§ **Data shown**:
-*-*-

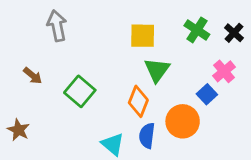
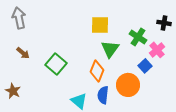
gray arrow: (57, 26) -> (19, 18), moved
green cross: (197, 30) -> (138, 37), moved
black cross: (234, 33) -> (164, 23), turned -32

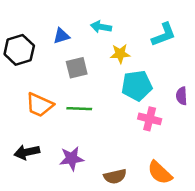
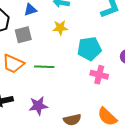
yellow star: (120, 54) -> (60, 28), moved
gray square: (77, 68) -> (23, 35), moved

-*-*-

§ **Problem to solve**: Omit the pictures and output all remaining material exactly.

§ **Response**:
gray arrow: (57, 26) -> (19, 18), moved
green cross: (197, 30) -> (138, 37), moved
black cross: (234, 33) -> (164, 23), turned -32

yellow star: (120, 54) -> (60, 28), moved
gray square: (77, 68) -> (23, 35), moved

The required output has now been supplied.